Return every line from the records below that has the word "inside".

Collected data
= Beginning of Section =

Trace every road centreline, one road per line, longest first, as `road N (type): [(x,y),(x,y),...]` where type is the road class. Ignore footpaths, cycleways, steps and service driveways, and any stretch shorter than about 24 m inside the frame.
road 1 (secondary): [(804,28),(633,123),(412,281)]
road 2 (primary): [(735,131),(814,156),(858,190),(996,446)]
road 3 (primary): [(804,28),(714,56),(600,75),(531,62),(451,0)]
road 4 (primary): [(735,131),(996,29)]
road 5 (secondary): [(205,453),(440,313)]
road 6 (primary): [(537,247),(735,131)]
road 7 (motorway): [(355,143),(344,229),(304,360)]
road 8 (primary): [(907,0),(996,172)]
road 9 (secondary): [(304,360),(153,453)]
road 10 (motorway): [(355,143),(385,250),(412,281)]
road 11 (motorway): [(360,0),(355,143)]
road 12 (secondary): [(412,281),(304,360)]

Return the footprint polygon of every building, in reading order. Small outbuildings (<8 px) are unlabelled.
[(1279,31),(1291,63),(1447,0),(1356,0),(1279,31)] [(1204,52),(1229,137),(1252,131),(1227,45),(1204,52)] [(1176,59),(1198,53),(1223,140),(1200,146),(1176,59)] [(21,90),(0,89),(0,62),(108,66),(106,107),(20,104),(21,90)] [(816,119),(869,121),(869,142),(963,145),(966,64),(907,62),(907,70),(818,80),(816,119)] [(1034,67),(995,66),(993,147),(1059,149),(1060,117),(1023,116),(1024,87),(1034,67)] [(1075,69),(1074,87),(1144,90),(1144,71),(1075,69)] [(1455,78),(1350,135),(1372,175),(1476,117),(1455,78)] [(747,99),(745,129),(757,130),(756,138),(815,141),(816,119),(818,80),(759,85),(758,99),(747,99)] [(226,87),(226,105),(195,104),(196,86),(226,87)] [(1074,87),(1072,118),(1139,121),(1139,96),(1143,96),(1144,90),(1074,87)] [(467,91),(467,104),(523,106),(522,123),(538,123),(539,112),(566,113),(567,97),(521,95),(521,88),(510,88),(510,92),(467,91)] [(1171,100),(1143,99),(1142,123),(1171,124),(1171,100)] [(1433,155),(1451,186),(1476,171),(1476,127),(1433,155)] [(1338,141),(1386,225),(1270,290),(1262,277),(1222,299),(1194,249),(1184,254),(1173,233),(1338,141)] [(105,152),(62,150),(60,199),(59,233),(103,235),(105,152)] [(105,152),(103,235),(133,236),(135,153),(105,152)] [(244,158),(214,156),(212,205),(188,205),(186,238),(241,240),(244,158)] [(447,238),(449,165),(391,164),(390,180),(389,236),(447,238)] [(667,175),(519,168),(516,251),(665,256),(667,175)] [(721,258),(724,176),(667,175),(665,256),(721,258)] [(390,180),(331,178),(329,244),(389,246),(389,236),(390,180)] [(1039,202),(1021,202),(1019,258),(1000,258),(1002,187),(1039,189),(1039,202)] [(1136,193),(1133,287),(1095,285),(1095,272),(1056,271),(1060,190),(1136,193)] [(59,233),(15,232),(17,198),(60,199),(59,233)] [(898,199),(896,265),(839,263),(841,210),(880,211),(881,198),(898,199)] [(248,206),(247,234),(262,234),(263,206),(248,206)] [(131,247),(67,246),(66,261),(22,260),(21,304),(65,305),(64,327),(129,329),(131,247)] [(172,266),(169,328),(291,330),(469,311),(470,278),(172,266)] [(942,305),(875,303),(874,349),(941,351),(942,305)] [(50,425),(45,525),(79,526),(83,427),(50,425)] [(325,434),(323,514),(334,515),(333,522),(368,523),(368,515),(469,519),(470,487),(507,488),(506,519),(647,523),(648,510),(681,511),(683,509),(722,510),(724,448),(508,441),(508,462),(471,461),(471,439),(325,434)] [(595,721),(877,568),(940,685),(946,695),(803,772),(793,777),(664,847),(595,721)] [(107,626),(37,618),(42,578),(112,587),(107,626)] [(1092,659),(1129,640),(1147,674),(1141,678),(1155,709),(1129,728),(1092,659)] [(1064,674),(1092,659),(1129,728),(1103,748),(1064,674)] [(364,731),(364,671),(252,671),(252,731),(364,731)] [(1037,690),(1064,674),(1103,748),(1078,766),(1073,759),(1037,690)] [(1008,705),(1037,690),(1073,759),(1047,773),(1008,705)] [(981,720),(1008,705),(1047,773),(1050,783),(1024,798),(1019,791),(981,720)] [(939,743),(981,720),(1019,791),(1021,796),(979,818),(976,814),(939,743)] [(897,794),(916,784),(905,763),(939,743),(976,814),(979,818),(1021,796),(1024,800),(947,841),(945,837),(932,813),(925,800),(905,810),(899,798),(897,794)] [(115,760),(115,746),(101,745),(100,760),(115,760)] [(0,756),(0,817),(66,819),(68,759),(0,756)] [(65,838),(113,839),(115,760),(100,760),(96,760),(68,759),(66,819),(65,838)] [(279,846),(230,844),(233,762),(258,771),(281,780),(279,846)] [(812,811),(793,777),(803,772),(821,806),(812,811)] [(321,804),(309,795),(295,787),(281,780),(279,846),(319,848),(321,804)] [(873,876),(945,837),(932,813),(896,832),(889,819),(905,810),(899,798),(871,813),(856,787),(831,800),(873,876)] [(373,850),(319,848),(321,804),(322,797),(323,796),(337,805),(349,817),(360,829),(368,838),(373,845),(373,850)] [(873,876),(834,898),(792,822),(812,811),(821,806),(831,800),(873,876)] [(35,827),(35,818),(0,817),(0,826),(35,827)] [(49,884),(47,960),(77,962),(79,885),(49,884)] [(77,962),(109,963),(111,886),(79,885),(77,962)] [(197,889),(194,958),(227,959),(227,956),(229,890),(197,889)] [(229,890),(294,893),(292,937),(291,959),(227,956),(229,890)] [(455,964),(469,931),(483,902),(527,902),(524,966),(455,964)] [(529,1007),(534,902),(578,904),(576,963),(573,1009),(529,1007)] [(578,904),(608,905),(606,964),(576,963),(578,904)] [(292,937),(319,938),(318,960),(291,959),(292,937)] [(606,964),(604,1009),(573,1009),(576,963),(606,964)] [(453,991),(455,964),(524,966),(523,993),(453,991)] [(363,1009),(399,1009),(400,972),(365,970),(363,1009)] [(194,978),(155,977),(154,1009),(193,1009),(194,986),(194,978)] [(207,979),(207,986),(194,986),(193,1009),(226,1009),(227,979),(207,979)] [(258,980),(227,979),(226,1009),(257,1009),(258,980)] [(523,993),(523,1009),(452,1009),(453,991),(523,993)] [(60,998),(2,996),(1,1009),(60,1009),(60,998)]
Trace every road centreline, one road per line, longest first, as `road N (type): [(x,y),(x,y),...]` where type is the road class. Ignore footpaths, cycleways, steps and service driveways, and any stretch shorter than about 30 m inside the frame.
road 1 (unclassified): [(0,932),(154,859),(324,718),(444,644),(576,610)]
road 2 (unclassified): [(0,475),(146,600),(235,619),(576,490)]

= End of Section =

→ SOLUTION
Trace every road centreline, one road per line, longest first, as `road N (type): [(x,y),(x,y),...]` where type is the road class. Ignore footpaths, cycleways, steps and service driveways, and any stretch shorter than about 24 m inside the frame.
Trace every road centreline, one road per line, longest first, as `road N (type): [(x,y),(x,y),...]` where type is the road class. Ignore footpaths, cycleways, steps and service driveways, and any stretch shorter than about 30 m inside the frame.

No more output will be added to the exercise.